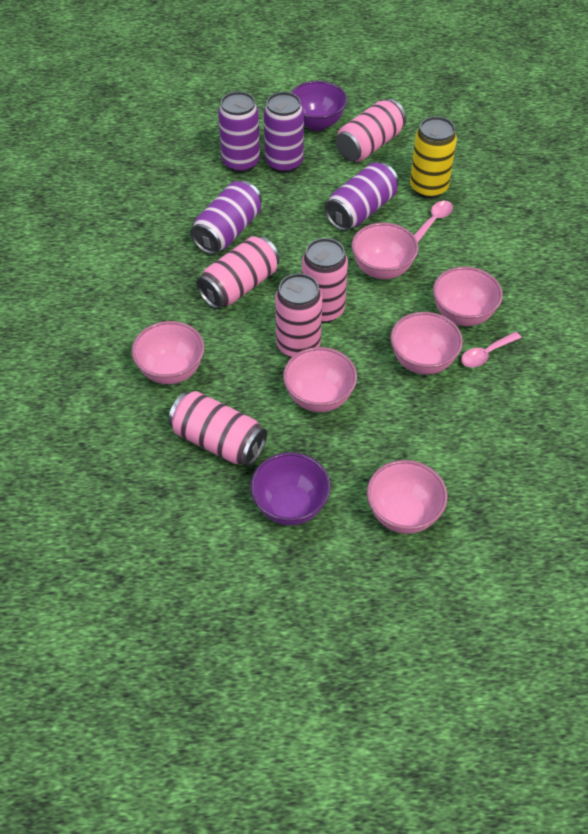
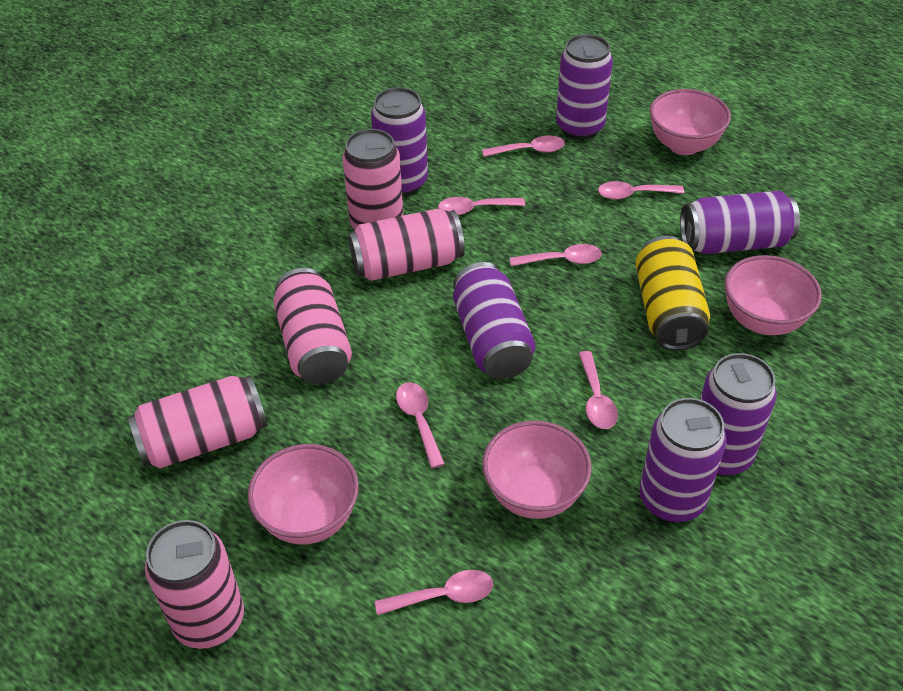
pink bowl: 6 -> 4
pink spoon: 2 -> 7
purple bowl: 2 -> 0
purple can: 4 -> 6

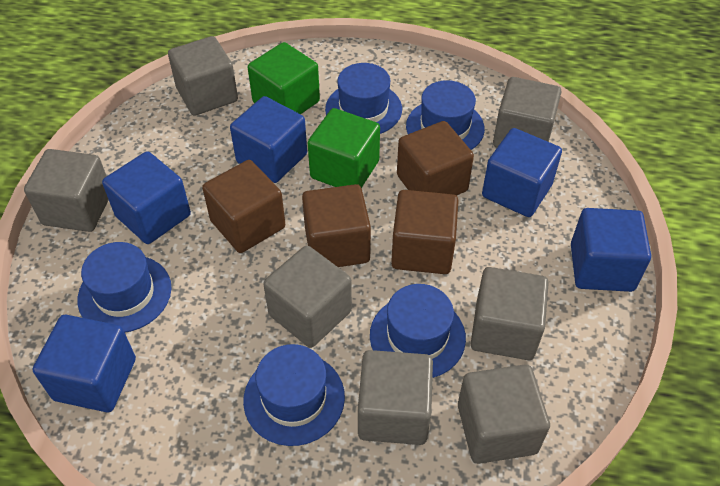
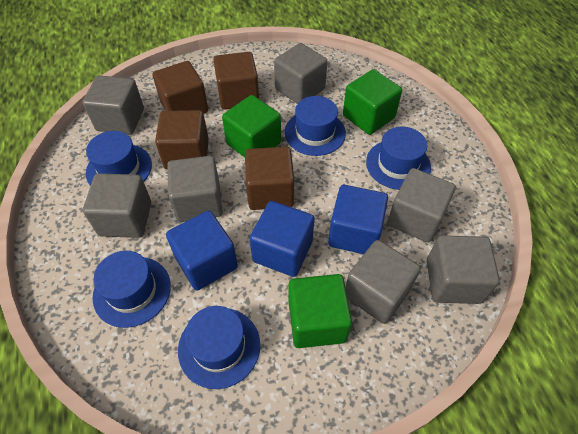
blue cube: 5 -> 3
green cube: 2 -> 3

-- -- --

Please print the data above once more, exactly and without images.

pink bowl: 6 -> 4
pink spoon: 2 -> 7
purple bowl: 2 -> 0
purple can: 4 -> 6

blue cube: 5 -> 3
green cube: 2 -> 3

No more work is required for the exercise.